AIM OF THE TASK -
Each entry below is to be restated word for word, with no pictures carried over.

[Opening RECORDS TO PROCESS section]

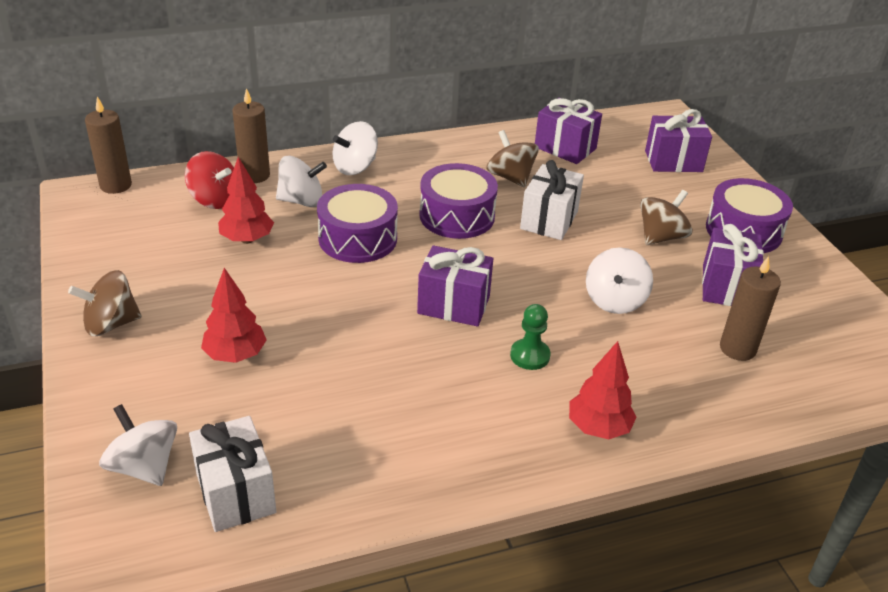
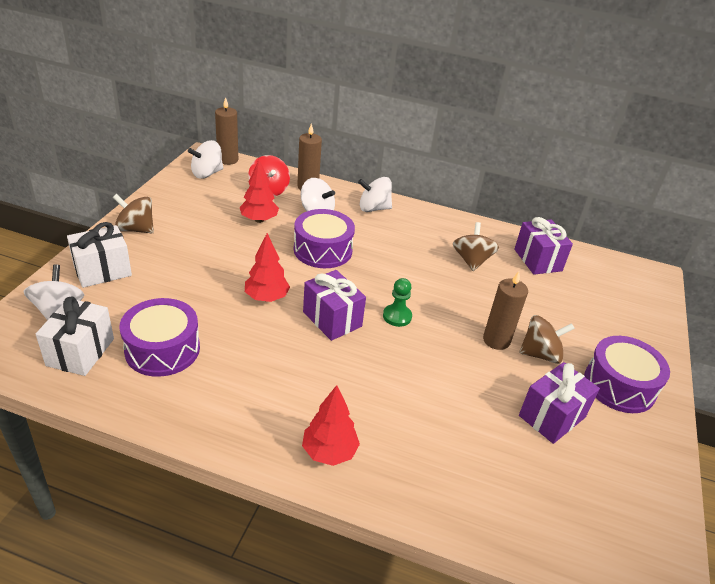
camera: 35 degrees right, 0 degrees up
(235, 355) = (174, 279): red tree -> red tree (266, 297)
(457, 216) = (403, 267): purple drum -> purple drum (162, 349)
(530, 356) = (342, 378): green pawn -> green pawn (397, 316)
(549, 220) = (465, 300): white gift -> white gift (102, 271)
(615, 300) = (448, 377): white spinning top -> white spinning top (207, 173)
(673, 161) = (618, 308): purple gift -> none
(737, 349) = (505, 465): brown candle -> brown candle (496, 340)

[Closing RECORDS TO PROCESS section]

TASK OUTPUT -
camera: 35 degrees right, 0 degrees up
(235, 355) = (174, 279): red tree -> red tree (266, 297)
(457, 216) = (403, 267): purple drum -> purple drum (162, 349)
(530, 356) = (342, 378): green pawn -> green pawn (397, 316)
(549, 220) = (465, 300): white gift -> white gift (102, 271)
(615, 300) = (448, 377): white spinning top -> white spinning top (207, 173)
(673, 161) = (618, 308): purple gift -> none
(737, 349) = (505, 465): brown candle -> brown candle (496, 340)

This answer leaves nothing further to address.